[Opening THE DATA section]

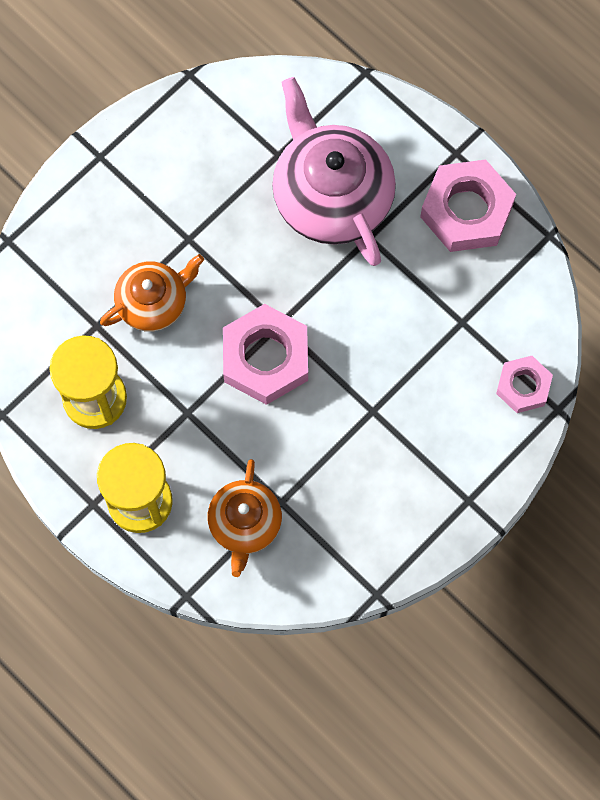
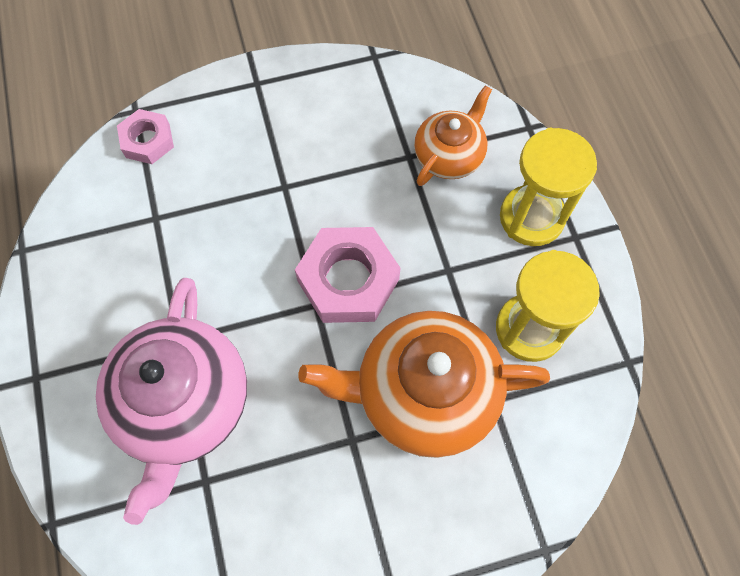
camera: 150 degrees left, 5 degrees down
orange teapot [100,254,204,332] -> orange teapot [298,311,550,458], size x1.72
pink nut [420,159,516,252] -> none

[Closing THE DATA section]

WHAT IS NEEDED: Retype the listing above exactly as it appears, omitting the pictures.

RESULT FOR THIS TASK:
camera: 150 degrees left, 5 degrees down
orange teapot [100,254,204,332] -> orange teapot [298,311,550,458], size x1.72
pink nut [420,159,516,252] -> none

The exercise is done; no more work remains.